**PROBLEM REQUIREMENTS:** Please print each record that follows precisely as it appears.
________________________________________
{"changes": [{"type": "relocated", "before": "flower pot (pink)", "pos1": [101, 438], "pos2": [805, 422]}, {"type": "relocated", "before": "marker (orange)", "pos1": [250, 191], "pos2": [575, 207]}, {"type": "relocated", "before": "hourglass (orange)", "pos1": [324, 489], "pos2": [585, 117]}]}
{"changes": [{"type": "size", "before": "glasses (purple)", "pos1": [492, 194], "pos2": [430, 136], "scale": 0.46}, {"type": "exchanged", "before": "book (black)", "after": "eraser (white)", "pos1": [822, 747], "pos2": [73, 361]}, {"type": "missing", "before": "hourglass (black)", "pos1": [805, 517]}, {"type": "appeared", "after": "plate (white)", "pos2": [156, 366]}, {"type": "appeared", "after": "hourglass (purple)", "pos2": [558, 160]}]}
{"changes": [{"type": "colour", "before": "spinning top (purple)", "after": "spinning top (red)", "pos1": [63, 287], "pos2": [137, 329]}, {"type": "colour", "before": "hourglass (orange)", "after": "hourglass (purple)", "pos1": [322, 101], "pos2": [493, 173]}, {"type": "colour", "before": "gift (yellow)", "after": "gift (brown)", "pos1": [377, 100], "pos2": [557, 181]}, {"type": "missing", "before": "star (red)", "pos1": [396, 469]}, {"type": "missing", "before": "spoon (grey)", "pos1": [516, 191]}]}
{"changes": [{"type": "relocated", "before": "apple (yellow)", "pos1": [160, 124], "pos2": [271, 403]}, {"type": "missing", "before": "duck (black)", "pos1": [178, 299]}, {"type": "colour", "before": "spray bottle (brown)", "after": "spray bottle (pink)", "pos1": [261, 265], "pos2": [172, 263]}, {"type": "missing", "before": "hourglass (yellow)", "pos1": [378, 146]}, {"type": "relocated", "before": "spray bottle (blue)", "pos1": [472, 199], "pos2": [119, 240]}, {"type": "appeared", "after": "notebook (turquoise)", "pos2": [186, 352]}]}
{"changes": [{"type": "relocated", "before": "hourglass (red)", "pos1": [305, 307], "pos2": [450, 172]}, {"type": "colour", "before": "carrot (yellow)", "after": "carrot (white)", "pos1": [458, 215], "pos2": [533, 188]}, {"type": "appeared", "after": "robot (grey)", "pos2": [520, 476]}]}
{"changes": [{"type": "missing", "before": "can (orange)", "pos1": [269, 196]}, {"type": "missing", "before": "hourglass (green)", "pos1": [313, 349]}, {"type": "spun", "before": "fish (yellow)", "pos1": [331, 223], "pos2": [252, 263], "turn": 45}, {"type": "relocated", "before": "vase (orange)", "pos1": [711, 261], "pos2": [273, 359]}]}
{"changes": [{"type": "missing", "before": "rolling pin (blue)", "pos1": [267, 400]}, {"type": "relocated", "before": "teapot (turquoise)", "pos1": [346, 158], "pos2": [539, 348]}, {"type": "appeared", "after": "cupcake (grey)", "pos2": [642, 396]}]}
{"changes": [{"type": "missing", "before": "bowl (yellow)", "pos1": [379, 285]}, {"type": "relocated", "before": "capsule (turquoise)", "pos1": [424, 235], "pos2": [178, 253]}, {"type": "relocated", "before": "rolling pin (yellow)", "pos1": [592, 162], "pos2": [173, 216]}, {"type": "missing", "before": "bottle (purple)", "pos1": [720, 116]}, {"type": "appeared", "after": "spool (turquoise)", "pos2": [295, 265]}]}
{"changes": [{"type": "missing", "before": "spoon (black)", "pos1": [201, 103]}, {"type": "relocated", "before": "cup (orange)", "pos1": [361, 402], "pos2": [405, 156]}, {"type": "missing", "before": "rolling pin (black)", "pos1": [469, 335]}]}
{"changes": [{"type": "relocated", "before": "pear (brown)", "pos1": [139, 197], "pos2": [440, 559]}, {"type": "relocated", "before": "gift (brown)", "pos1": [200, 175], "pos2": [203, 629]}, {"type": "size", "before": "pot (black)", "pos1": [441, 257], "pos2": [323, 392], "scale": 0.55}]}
________________________________________
**RESPONSE BOX:**
{"changes": [{"type": "relocated", "before": "flower pot (pink)", "pos1": [101, 438], "pos2": [805, 422]}, {"type": "relocated", "before": "marker (orange)", "pos1": [250, 191], "pos2": [575, 207]}, {"type": "relocated", "before": "hourglass (orange)", "pos1": [324, 489], "pos2": [585, 117]}]}
{"changes": [{"type": "size", "before": "glasses (purple)", "pos1": [492, 194], "pos2": [430, 136], "scale": 0.46}, {"type": "exchanged", "before": "book (black)", "after": "eraser (white)", "pos1": [822, 747], "pos2": [73, 361]}, {"type": "missing", "before": "hourglass (black)", "pos1": [805, 517]}, {"type": "appeared", "after": "plate (white)", "pos2": [156, 366]}, {"type": "appeared", "after": "hourglass (purple)", "pos2": [558, 160]}]}
{"changes": [{"type": "colour", "before": "spinning top (purple)", "after": "spinning top (red)", "pos1": [63, 287], "pos2": [137, 329]}, {"type": "colour", "before": "hourglass (orange)", "after": "hourglass (purple)", "pos1": [322, 101], "pos2": [493, 173]}, {"type": "colour", "before": "gift (yellow)", "after": "gift (brown)", "pos1": [377, 100], "pos2": [557, 181]}, {"type": "missing", "before": "star (red)", "pos1": [396, 469]}, {"type": "missing", "before": "spoon (grey)", "pos1": [516, 191]}]}
{"changes": [{"type": "relocated", "before": "apple (yellow)", "pos1": [160, 124], "pos2": [271, 403]}, {"type": "missing", "before": "duck (black)", "pos1": [178, 299]}, {"type": "colour", "before": "spray bottle (brown)", "after": "spray bottle (pink)", "pos1": [261, 265], "pos2": [172, 263]}, {"type": "missing", "before": "hourglass (yellow)", "pos1": [378, 146]}, {"type": "relocated", "before": "spray bottle (blue)", "pos1": [472, 199], "pos2": [119, 240]}, {"type": "appeared", "after": "notebook (turquoise)", "pos2": [186, 352]}]}
{"changes": [{"type": "relocated", "before": "hourglass (red)", "pos1": [305, 307], "pos2": [450, 172]}, {"type": "colour", "before": "carrot (yellow)", "after": "carrot (white)", "pos1": [458, 215], "pos2": [533, 188]}, {"type": "appeared", "after": "robot (grey)", "pos2": [520, 476]}]}
{"changes": [{"type": "missing", "before": "can (orange)", "pos1": [269, 196]}, {"type": "missing", "before": "hourglass (green)", "pos1": [313, 349]}, {"type": "spun", "before": "fish (yellow)", "pos1": [331, 223], "pos2": [252, 263], "turn": 45}, {"type": "relocated", "before": "vase (orange)", "pos1": [711, 261], "pos2": [273, 359]}]}
{"changes": [{"type": "missing", "before": "rolling pin (blue)", "pos1": [267, 400]}, {"type": "relocated", "before": "teapot (turquoise)", "pos1": [346, 158], "pos2": [539, 348]}, {"type": "appeared", "after": "cupcake (grey)", "pos2": [642, 396]}]}
{"changes": [{"type": "missing", "before": "bowl (yellow)", "pos1": [379, 285]}, {"type": "relocated", "before": "capsule (turquoise)", "pos1": [424, 235], "pos2": [178, 253]}, {"type": "relocated", "before": "rolling pin (yellow)", "pos1": [592, 162], "pos2": [173, 216]}, {"type": "missing", "before": "bottle (purple)", "pos1": [720, 116]}, {"type": "appeared", "after": "spool (turquoise)", "pos2": [295, 265]}]}
{"changes": [{"type": "missing", "before": "spoon (black)", "pos1": [201, 103]}, {"type": "relocated", "before": "cup (orange)", "pos1": [361, 402], "pos2": [405, 156]}, {"type": "missing", "before": "rolling pin (black)", "pos1": [469, 335]}]}
{"changes": [{"type": "relocated", "before": "pear (brown)", "pos1": [139, 197], "pos2": [440, 559]}, {"type": "relocated", "before": "gift (brown)", "pos1": [200, 175], "pos2": [203, 629]}, {"type": "size", "before": "pot (black)", "pos1": [441, 257], "pos2": [323, 392], "scale": 0.55}]}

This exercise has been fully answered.